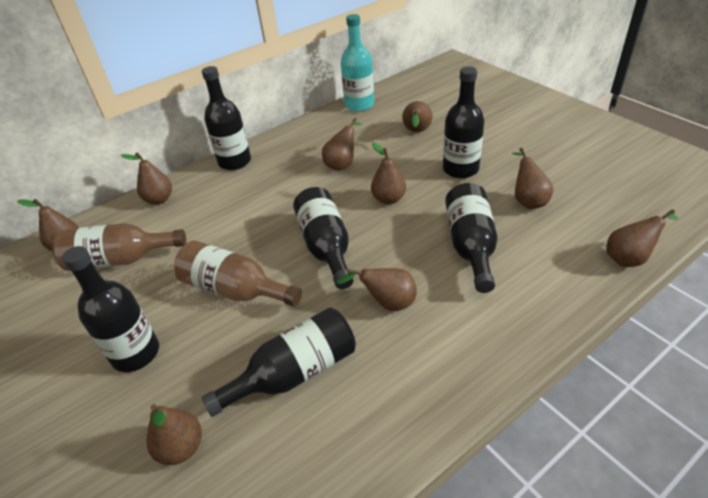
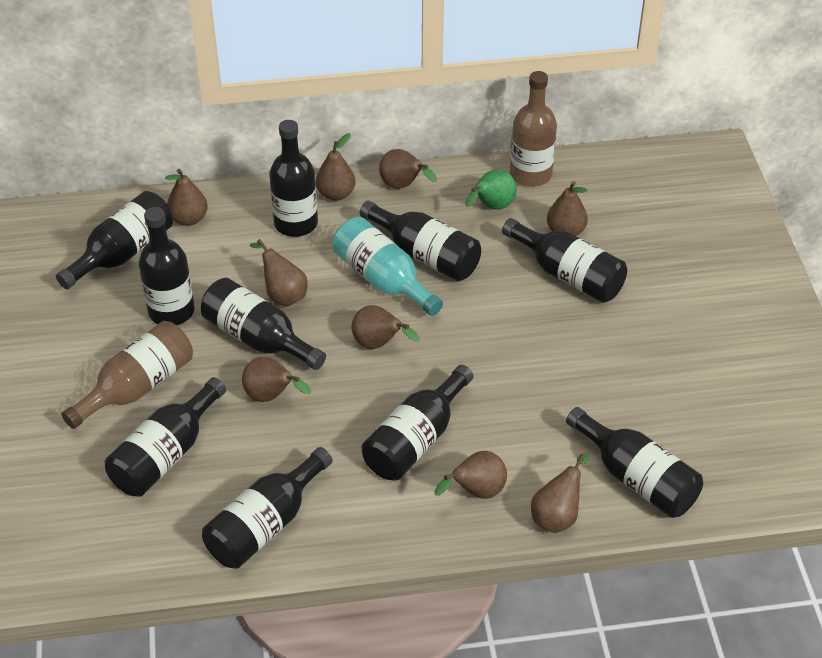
black bottle: 6 -> 10
green pear: 0 -> 1

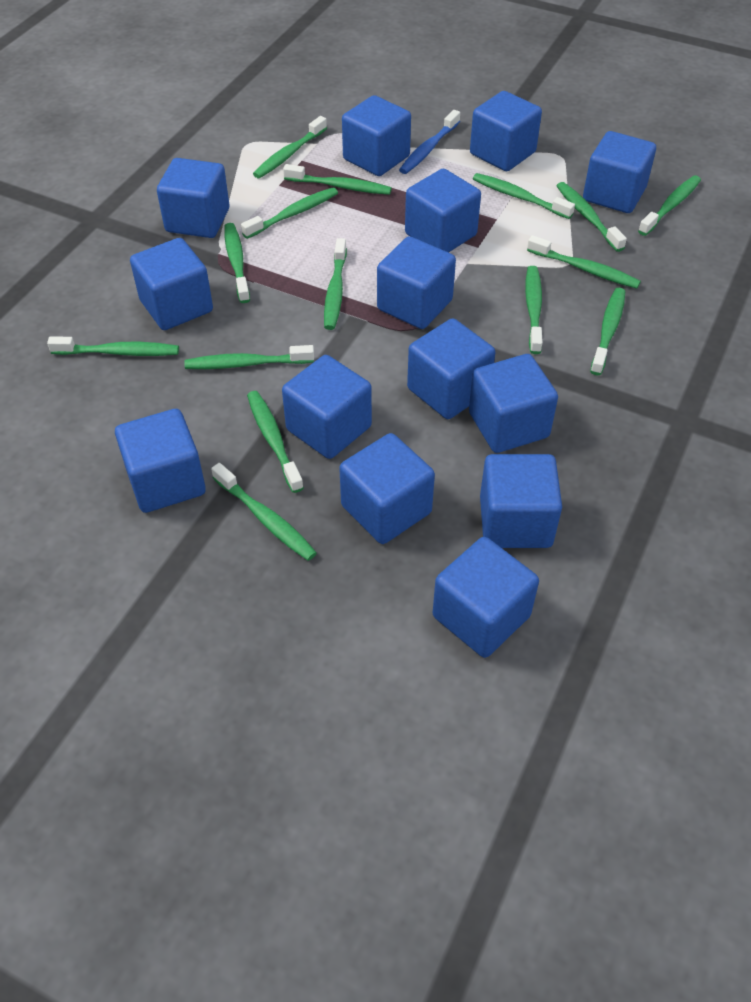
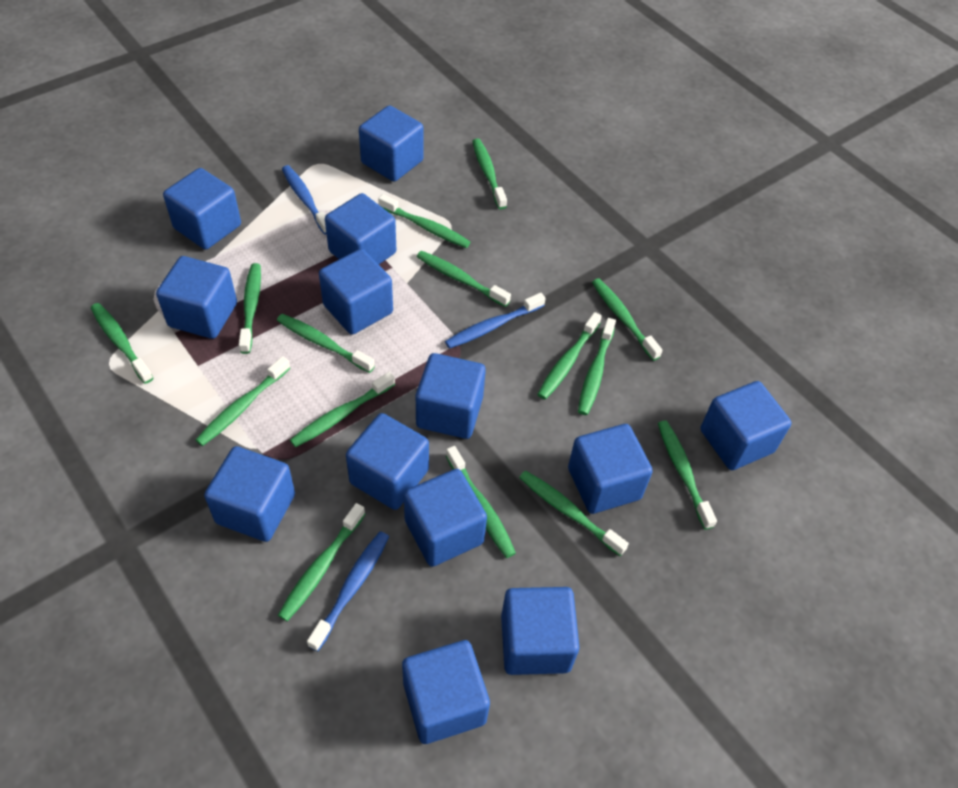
blue cube: 14 -> 13
blue toothbrush: 1 -> 3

**Work task:** Give an exact copy of the material, leaving out every picture.

**Task answer:**
black bottle: 6 -> 10
green pear: 0 -> 1

blue cube: 14 -> 13
blue toothbrush: 1 -> 3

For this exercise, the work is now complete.